Before-and-after coordinate records:

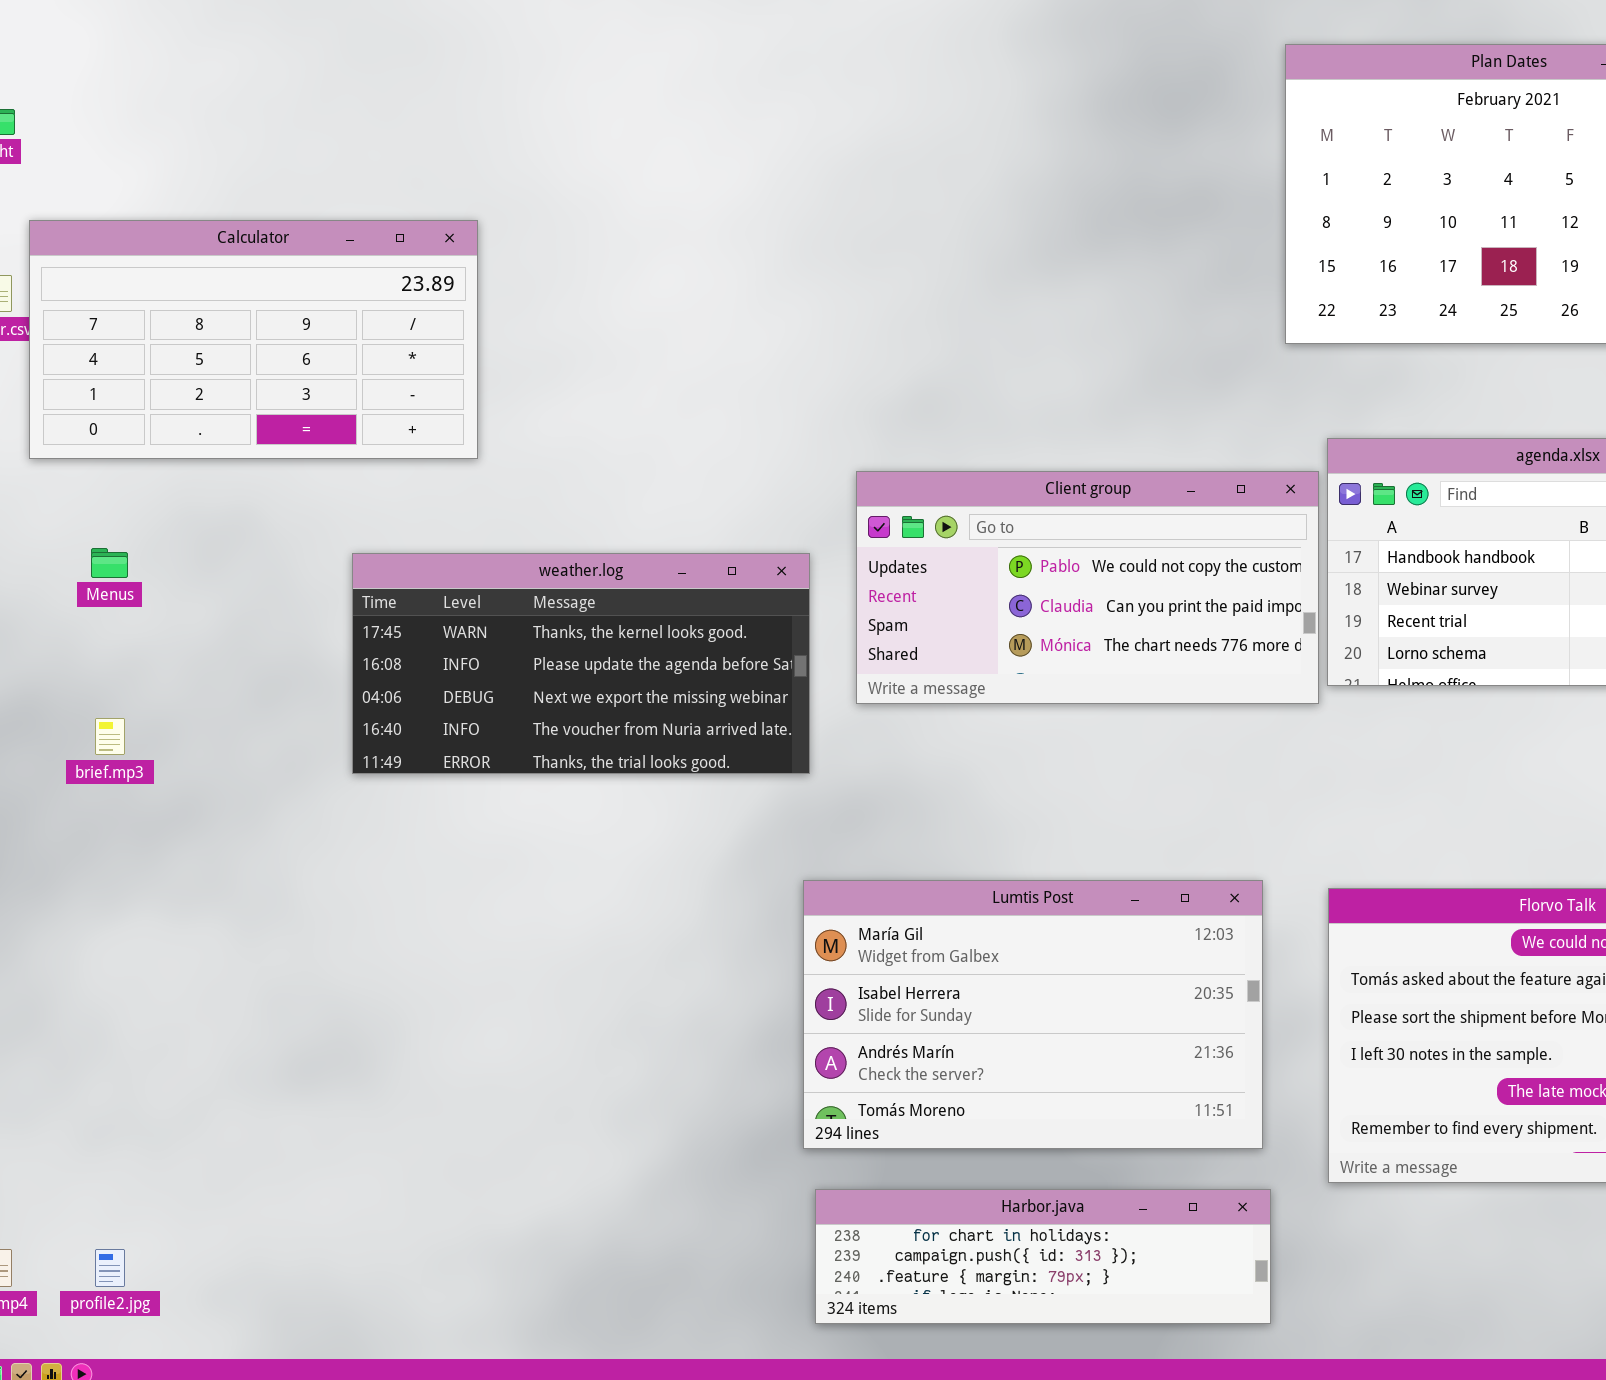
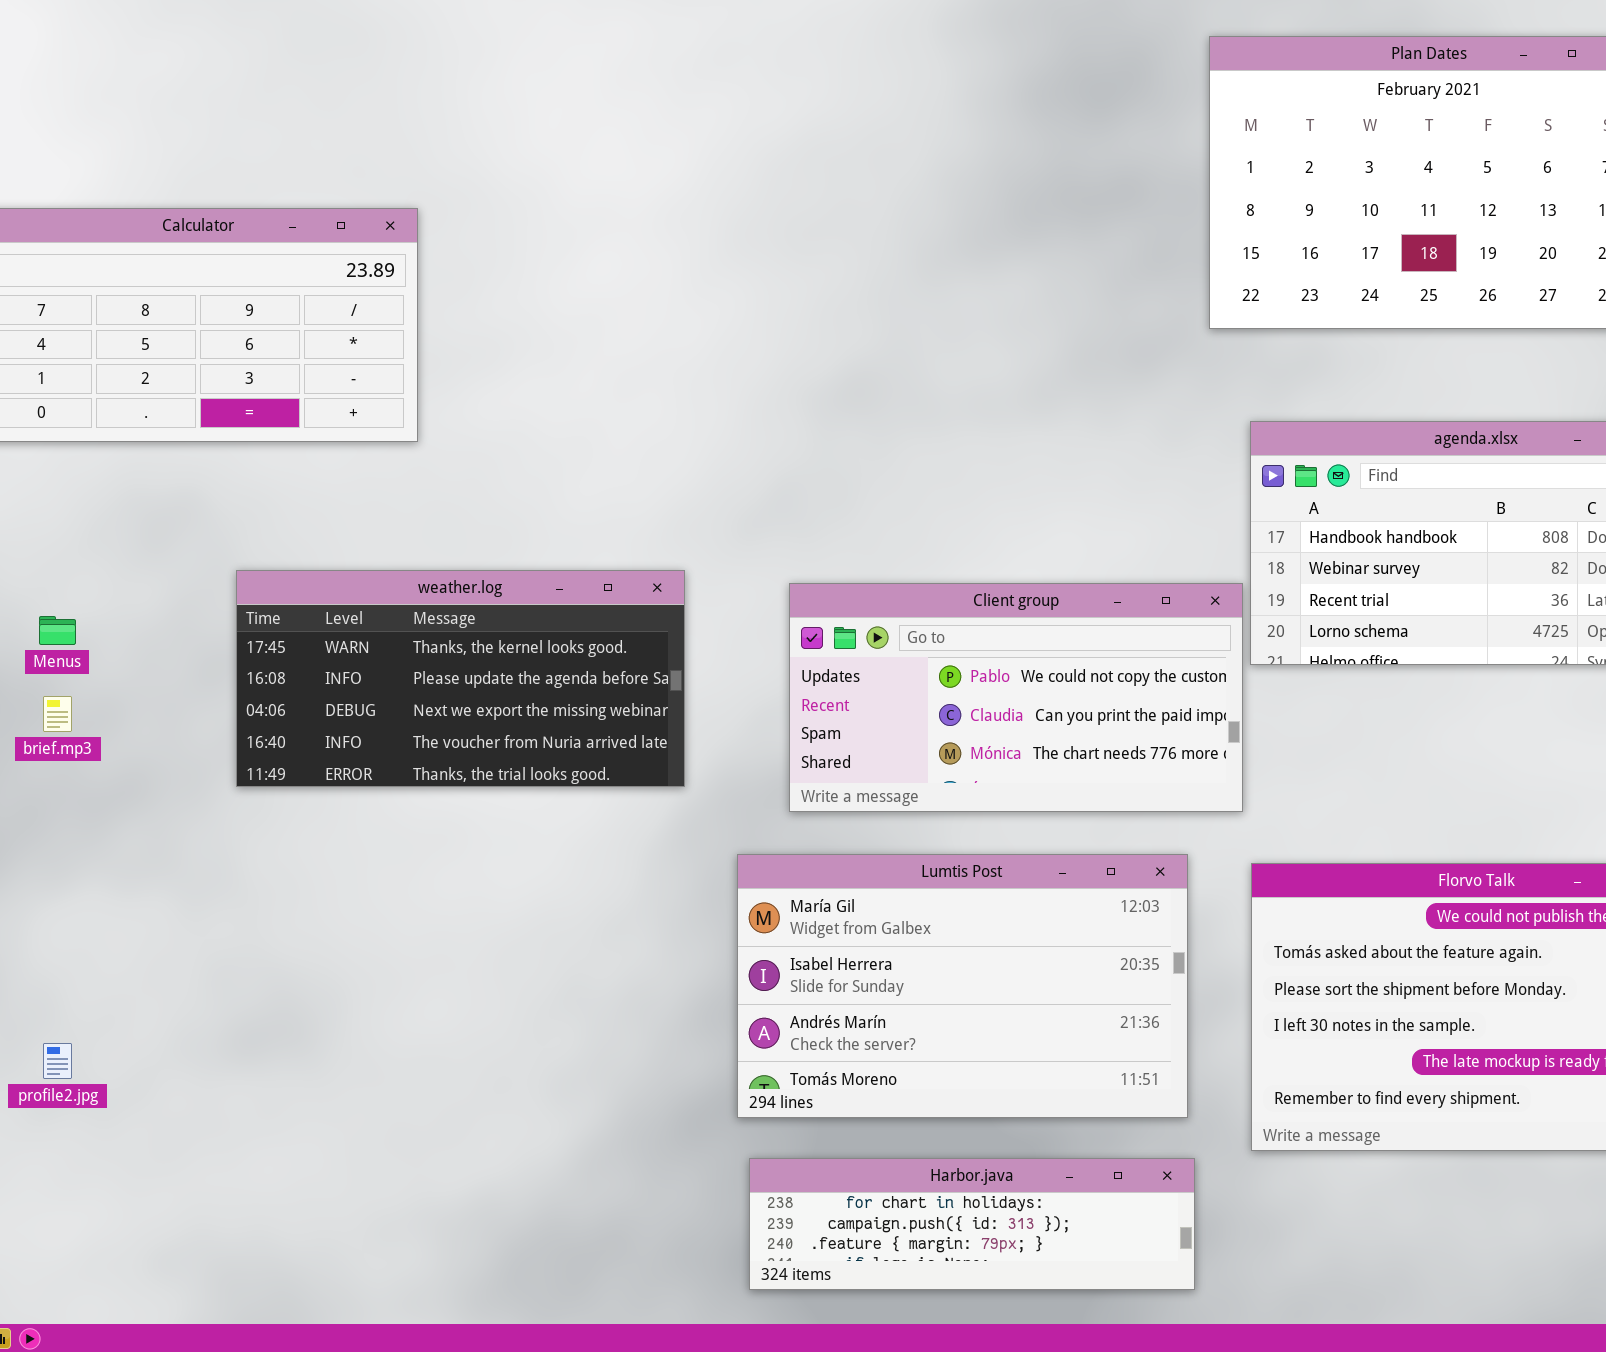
Client group: [856,471,1319,704] -> [789,583,1243,812], moved
Menus: [91,548,128,578] -> [39,616,76,645], moved
weather.log: [352,553,810,774] -> [236,570,685,787], moved
profile2.jpg: [95,1249,125,1287] -> [43,1043,72,1079], moved

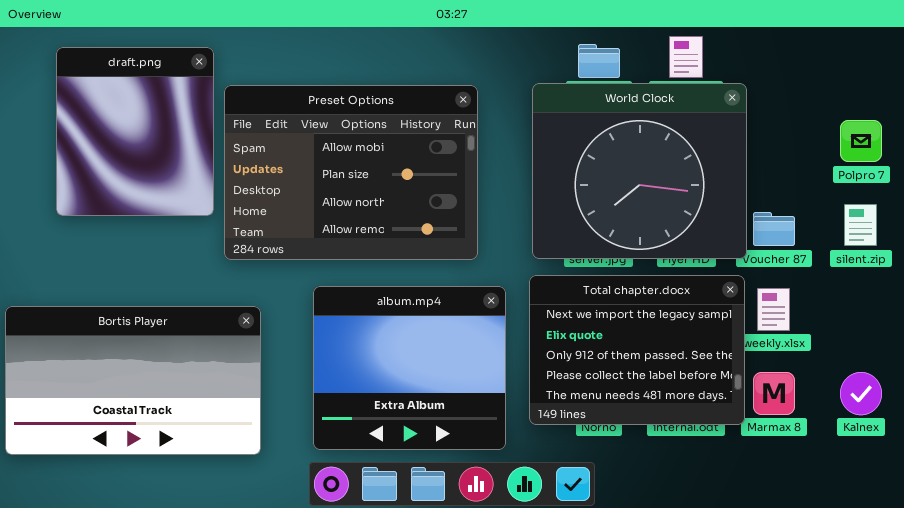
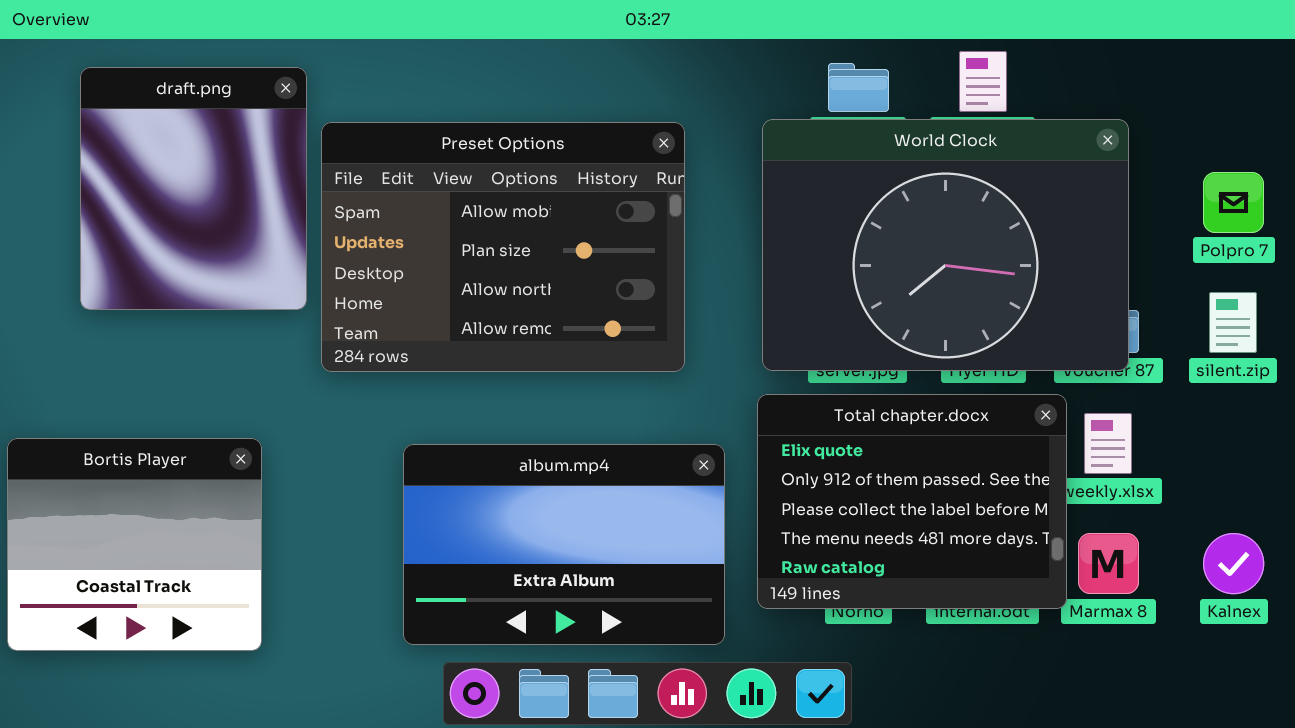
World Clock: [532,83,747,259] -> [762,119,1129,371], resized
Total chapter.docx: [529,275,745,425] -> [757,394,1067,609], scrolled down 1 row
album.mp4: [313,286,506,450] -> [403,444,725,645], resized
Bortis Player: [5,306,261,455] -> [7,438,262,651], resized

WORK ITEM:
Omit every image. Quote each record exactly.

RESPONSE TO THE EXERCISE:
Client group: [856,471,1319,704] -> [789,583,1243,812], moved
Menus: [91,548,128,578] -> [39,616,76,645], moved
weather.log: [352,553,810,774] -> [236,570,685,787], moved
profile2.jpg: [95,1249,125,1287] -> [43,1043,72,1079], moved

World Clock: [532,83,747,259] -> [762,119,1129,371], resized
Total chapter.docx: [529,275,745,425] -> [757,394,1067,609], scrolled down 1 row
album.mp4: [313,286,506,450] -> [403,444,725,645], resized
Bortis Player: [5,306,261,455] -> [7,438,262,651], resized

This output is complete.